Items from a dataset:
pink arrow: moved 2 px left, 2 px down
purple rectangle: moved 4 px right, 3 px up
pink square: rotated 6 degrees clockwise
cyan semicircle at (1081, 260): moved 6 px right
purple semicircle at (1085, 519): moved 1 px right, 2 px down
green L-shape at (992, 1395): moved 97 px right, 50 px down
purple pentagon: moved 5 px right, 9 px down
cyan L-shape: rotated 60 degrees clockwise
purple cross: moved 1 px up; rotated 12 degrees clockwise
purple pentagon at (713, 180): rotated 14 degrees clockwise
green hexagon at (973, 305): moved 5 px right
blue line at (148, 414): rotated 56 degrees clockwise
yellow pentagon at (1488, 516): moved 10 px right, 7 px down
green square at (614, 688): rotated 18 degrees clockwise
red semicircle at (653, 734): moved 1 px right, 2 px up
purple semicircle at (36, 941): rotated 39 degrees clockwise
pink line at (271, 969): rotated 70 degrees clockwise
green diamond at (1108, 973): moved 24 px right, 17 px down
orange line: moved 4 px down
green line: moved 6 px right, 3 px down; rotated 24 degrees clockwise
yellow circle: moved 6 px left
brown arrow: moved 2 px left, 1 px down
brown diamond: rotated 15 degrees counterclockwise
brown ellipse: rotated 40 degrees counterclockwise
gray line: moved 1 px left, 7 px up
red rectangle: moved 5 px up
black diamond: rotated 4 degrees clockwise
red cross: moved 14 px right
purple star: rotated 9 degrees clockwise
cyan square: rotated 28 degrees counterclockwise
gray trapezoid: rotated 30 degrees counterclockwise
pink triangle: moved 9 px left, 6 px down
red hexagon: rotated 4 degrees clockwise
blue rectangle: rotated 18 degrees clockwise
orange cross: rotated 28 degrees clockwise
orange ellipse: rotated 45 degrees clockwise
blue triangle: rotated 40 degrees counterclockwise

* [TASK PROMPT]: Render every line of the records above as a numbered list, leaving out any blank lines.

* [ANSWER BELOW]:
1. pink arrow: moved 2 px left, 2 px down
2. purple rectangle: moved 4 px right, 3 px up
3. pink square: rotated 6 degrees clockwise
4. cyan semicircle at (1081, 260): moved 6 px right
5. purple semicircle at (1085, 519): moved 1 px right, 2 px down
6. green L-shape at (992, 1395): moved 97 px right, 50 px down
7. purple pentagon: moved 5 px right, 9 px down
8. cyan L-shape: rotated 60 degrees clockwise
9. purple cross: moved 1 px up; rotated 12 degrees clockwise
10. purple pentagon at (713, 180): rotated 14 degrees clockwise
11. green hexagon at (973, 305): moved 5 px right
12. blue line at (148, 414): rotated 56 degrees clockwise
13. yellow pentagon at (1488, 516): moved 10 px right, 7 px down
14. green square at (614, 688): rotated 18 degrees clockwise
15. red semicircle at (653, 734): moved 1 px right, 2 px up
16. purple semicircle at (36, 941): rotated 39 degrees clockwise
17. pink line at (271, 969): rotated 70 degrees clockwise
18. green diamond at (1108, 973): moved 24 px right, 17 px down
19. orange line: moved 4 px down
20. green line: moved 6 px right, 3 px down; rotated 24 degrees clockwise
21. yellow circle: moved 6 px left
22. brown arrow: moved 2 px left, 1 px down
23. brown diamond: rotated 15 degrees counterclockwise
24. brown ellipse: rotated 40 degrees counterclockwise
25. gray line: moved 1 px left, 7 px up
26. red rectangle: moved 5 px up
27. black diamond: rotated 4 degrees clockwise
28. red cross: moved 14 px right
29. purple star: rotated 9 degrees clockwise
30. cyan square: rotated 28 degrees counterclockwise
31. gray trapezoid: rotated 30 degrees counterclockwise
32. pink triangle: moved 9 px left, 6 px down
33. red hexagon: rotated 4 degrees clockwise
34. blue rectangle: rotated 18 degrees clockwise
35. orange cross: rotated 28 degrees clockwise
36. orange ellipse: rotated 45 degrees clockwise
37. blue triangle: rotated 40 degrees counterclockwise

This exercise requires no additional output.